DATA TO USE below:

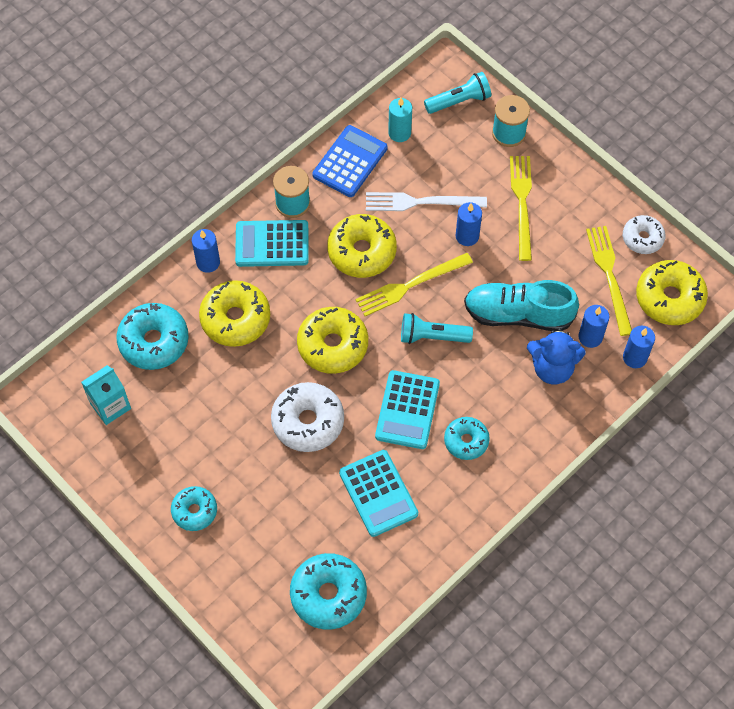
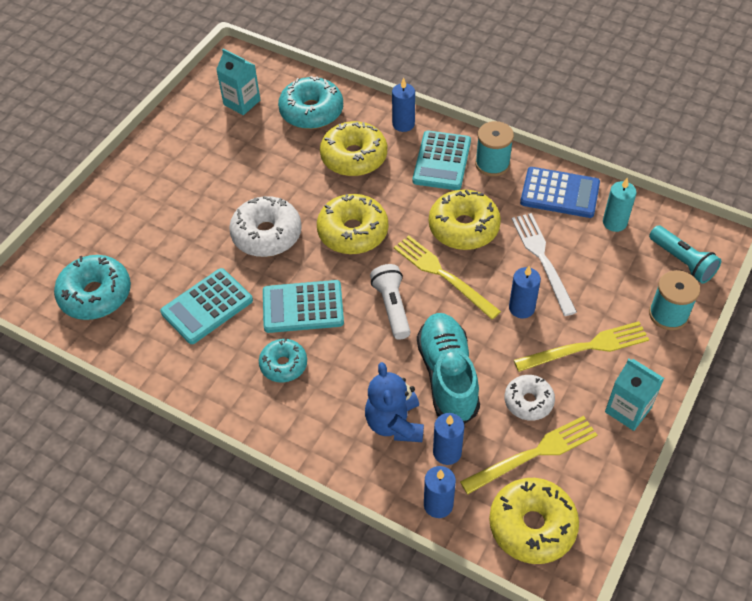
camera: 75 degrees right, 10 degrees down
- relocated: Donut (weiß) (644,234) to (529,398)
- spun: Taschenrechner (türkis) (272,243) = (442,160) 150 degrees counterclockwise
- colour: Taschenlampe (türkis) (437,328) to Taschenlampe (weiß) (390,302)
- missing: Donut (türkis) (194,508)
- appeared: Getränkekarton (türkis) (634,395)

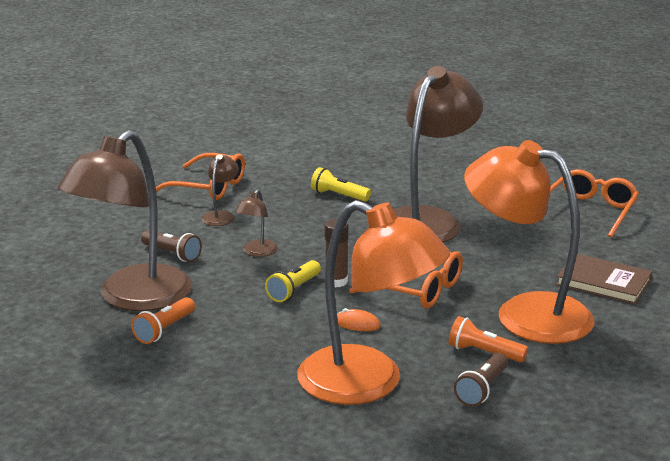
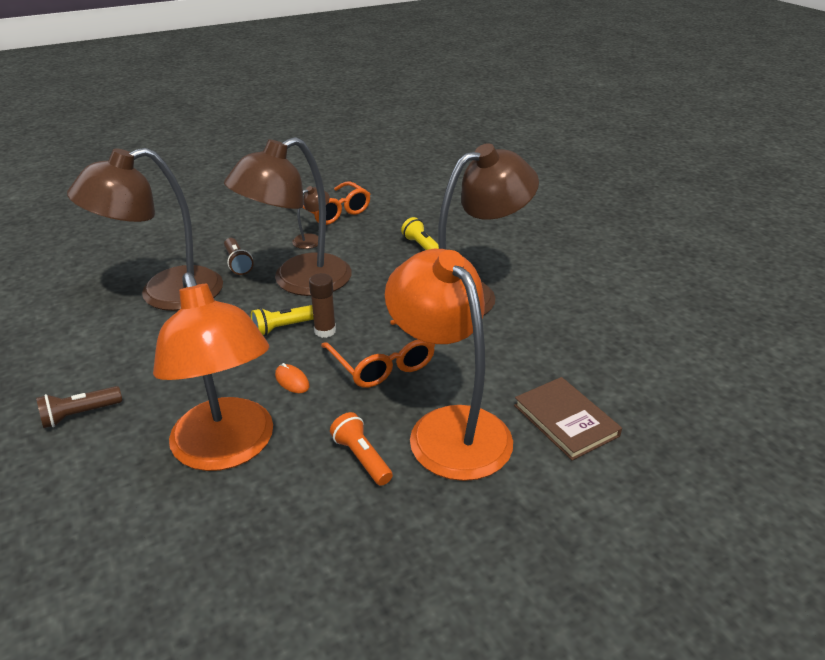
camera: 30 degrees right, 10 degrees up
- missing: Brille (orange) (590,203)
- size: Lampe (braun) (256,223) = (288,216) x2.43
- missing: Taschenlampe (orange) (163,320)
- relocated: Taschenlampe (braun) (481,380) to (79,407)

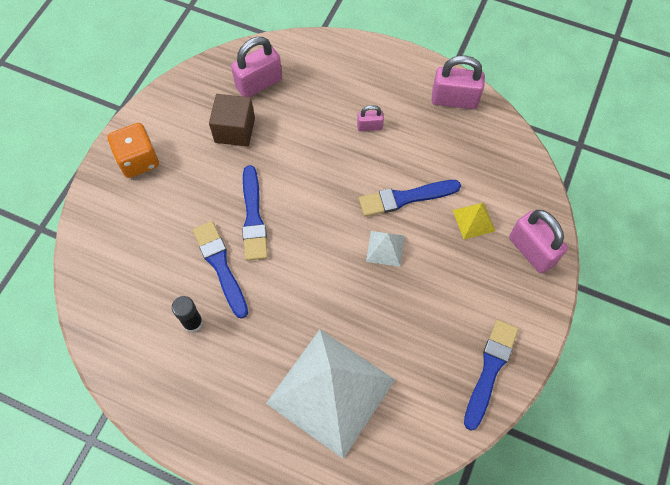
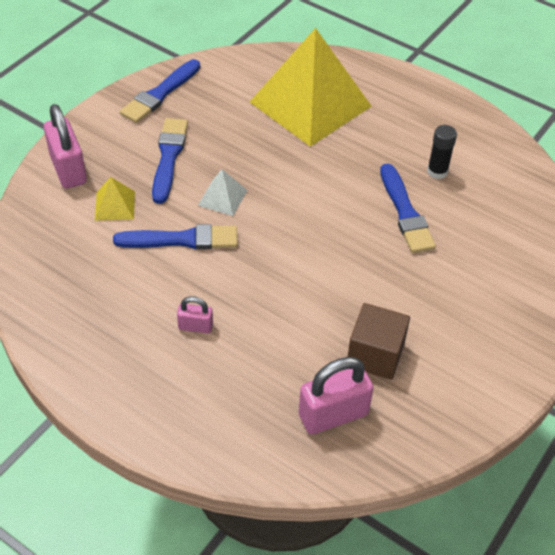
camera: 170 degrees left, 15 degrees down
- missing: Vorhängeschloss (rosa) (458,82)
- missing: Spielwürfel (orange) (133,150)
- relocated: Pinsel (blau) (255,213) to (170,161)
- colour: Pyramide (weiß) (330,394) to Pyramide (gelb) (310,87)

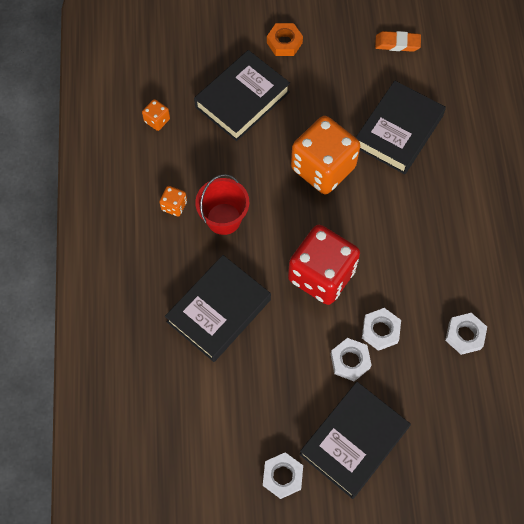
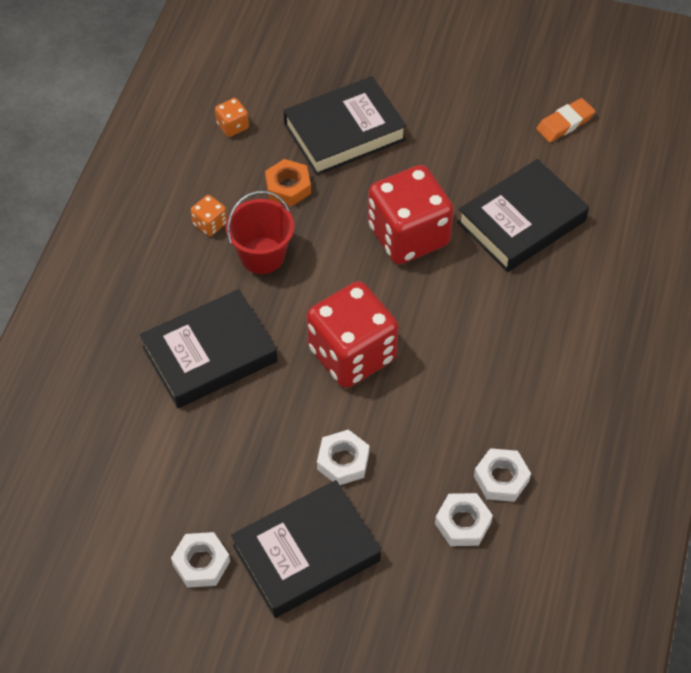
camera: 20 degrees right, 10 degrees down
- relocated: Sechskantmutter (orange) (285,39) to (288,182)
- spun: Radiergummi (orange) (398,41) = (565,120) 60 degrees counterclockwise
- colour: Spielwürfel (orange) (325,155) to Spielwürfel (rot) (411,214)
- relocated: Sechskantmutter (weiß) (381,329) to (464,519)

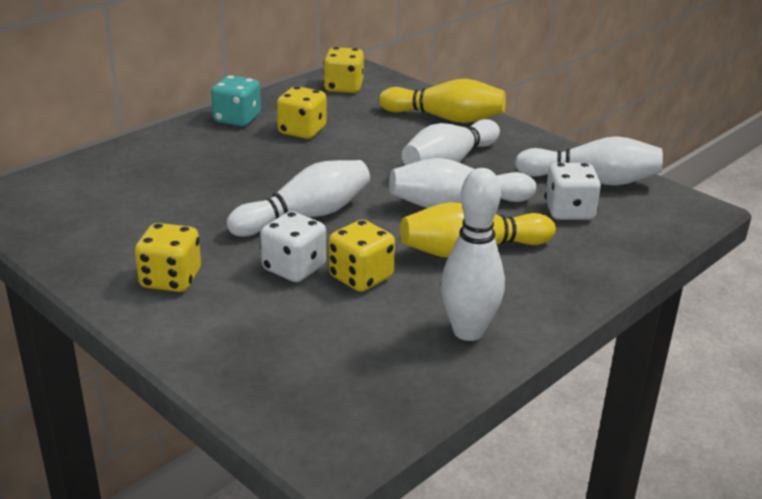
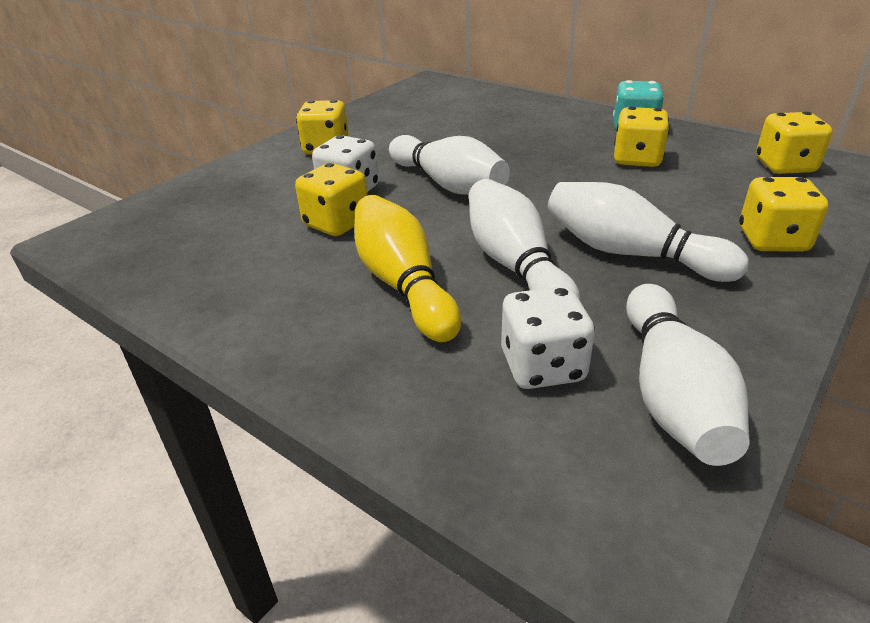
camera: 85 degrees right, 5 degrees up
- exchanged: Bowlingkegel (gelb) (442,101) to Spielwürfel (gelb) (783,214)
- missing: Bowlingkegel (weiß) (473,254)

End of DATA TO USE.

### WORK TO BE COMPLETED
Could you give all the records again, exactly, minus the pictures?

### REPLY TO THE TASK
camera: 75 degrees right, 10 degrees down
- relocated: Donut (weiß) (644,234) to (529,398)
- spun: Taschenrechner (türkis) (272,243) = (442,160) 150 degrees counterclockwise
- colour: Taschenlampe (türkis) (437,328) to Taschenlampe (weiß) (390,302)
- missing: Donut (türkis) (194,508)
- appeared: Getränkekarton (türkis) (634,395)

camera: 30 degrees right, 10 degrees up
- missing: Brille (orange) (590,203)
- size: Lampe (braun) (256,223) = (288,216) x2.43
- missing: Taschenlampe (orange) (163,320)
- relocated: Taschenlampe (braun) (481,380) to (79,407)

camera: 170 degrees left, 15 degrees down
- missing: Vorhängeschloss (rosa) (458,82)
- missing: Spielwürfel (orange) (133,150)
- relocated: Pinsel (blau) (255,213) to (170,161)
- colour: Pyramide (weiß) (330,394) to Pyramide (gelb) (310,87)

camera: 20 degrees right, 10 degrees down
- relocated: Sechskantmutter (orange) (285,39) to (288,182)
- spun: Radiergummi (orange) (398,41) = (565,120) 60 degrees counterclockwise
- colour: Spielwürfel (orange) (325,155) to Spielwürfel (rot) (411,214)
- relocated: Sechskantmutter (weiß) (381,329) to (464,519)

camera: 85 degrees right, 5 degrees up
- exchanged: Bowlingkegel (gelb) (442,101) to Spielwürfel (gelb) (783,214)
- missing: Bowlingkegel (weiß) (473,254)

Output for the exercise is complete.